§ **TASK OBJECTIVE**
Only the lines from the one holding "move: grey alarm" through the end of the records below are to be reproduced exactly, and pictures are to be omitted.

§ **Items from a data source**

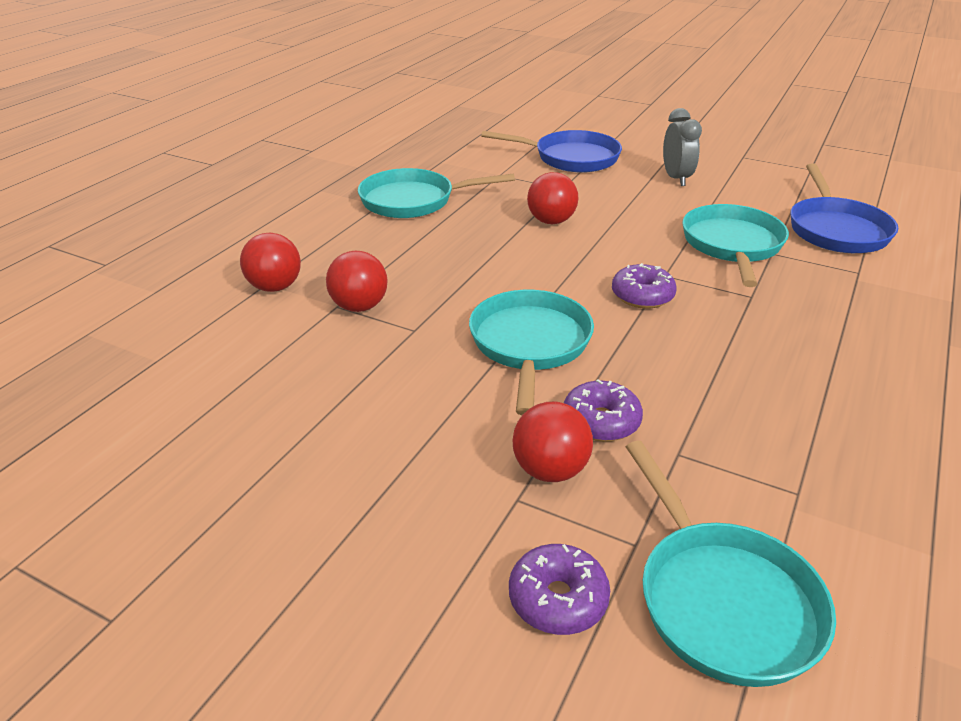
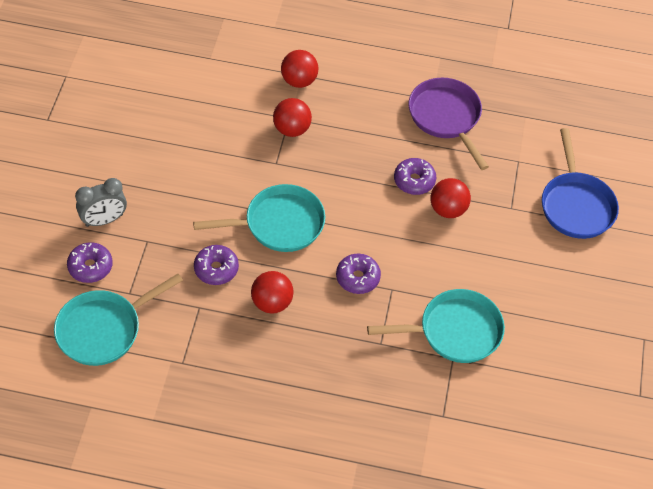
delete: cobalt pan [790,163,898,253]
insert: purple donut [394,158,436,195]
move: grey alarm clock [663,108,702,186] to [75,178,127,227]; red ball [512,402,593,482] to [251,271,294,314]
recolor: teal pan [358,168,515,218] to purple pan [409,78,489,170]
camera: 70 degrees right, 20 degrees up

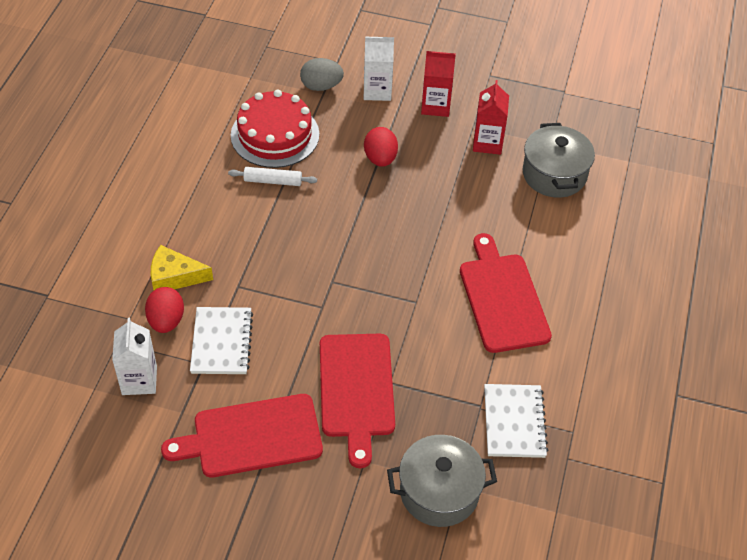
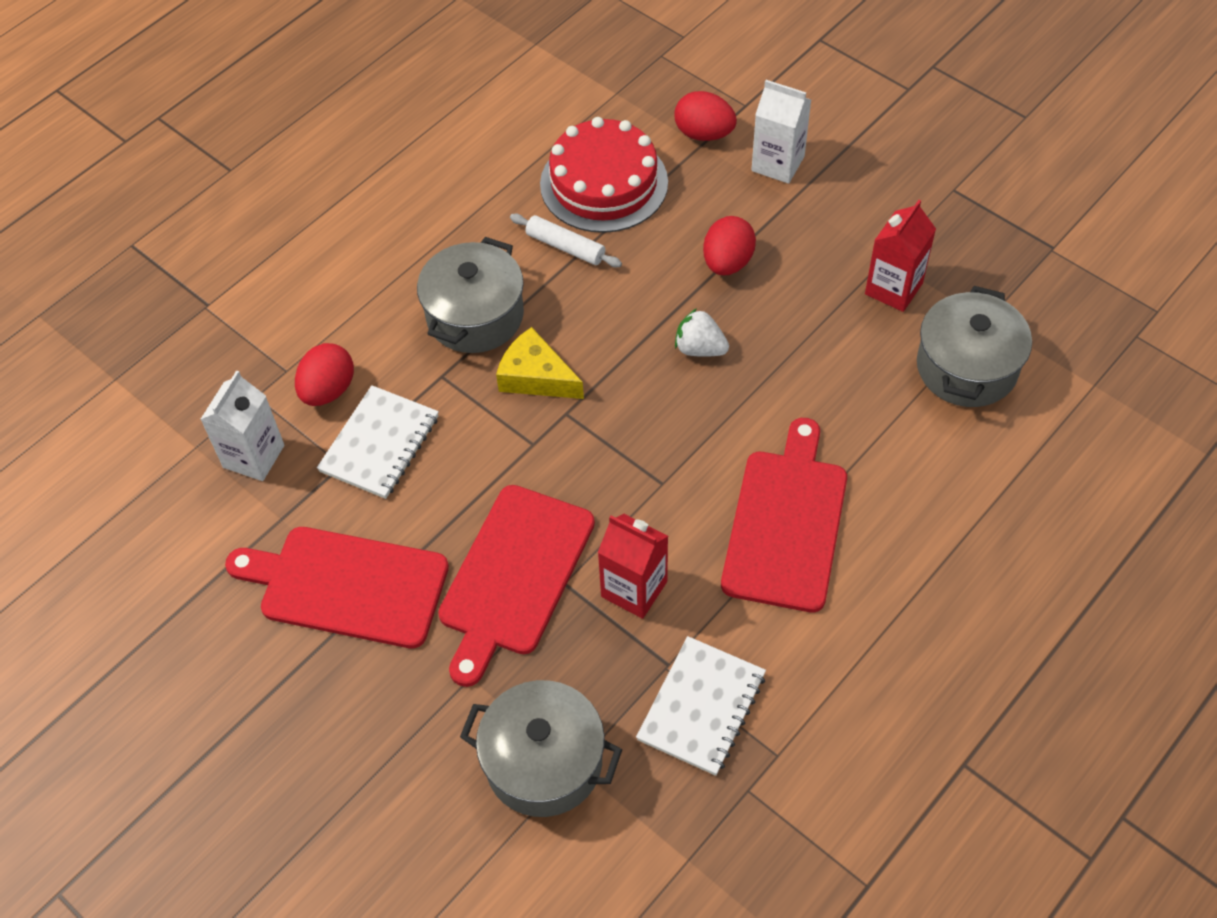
insert: grey stockpot [417,237,524,353]; pure white strawberry [675,308,729,357]
move: golden piece of cheese [151,245,213,290] to [496,327,584,399]; red juice carton [421,51,456,117] to [598,514,668,619]
recolor: grey egg [300,58,344,91] to red egg [674,91,737,141]
camera: 30 degrees right, 5 degrees up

§ **WRITTEN ANSWER**
move: grey alarm clock [663,108,702,186] to [75,178,127,227]; red ball [512,402,593,482] to [251,271,294,314]
recolor: teal pan [358,168,515,218] to purple pan [409,78,489,170]
camera: 70 degrees right, 20 degrees up

insert: grey stockpot [417,237,524,353]; pure white strawberry [675,308,729,357]
move: golden piece of cheese [151,245,213,290] to [496,327,584,399]; red juice carton [421,51,456,117] to [598,514,668,619]
recolor: grey egg [300,58,344,91] to red egg [674,91,737,141]
camera: 30 degrees right, 5 degrees up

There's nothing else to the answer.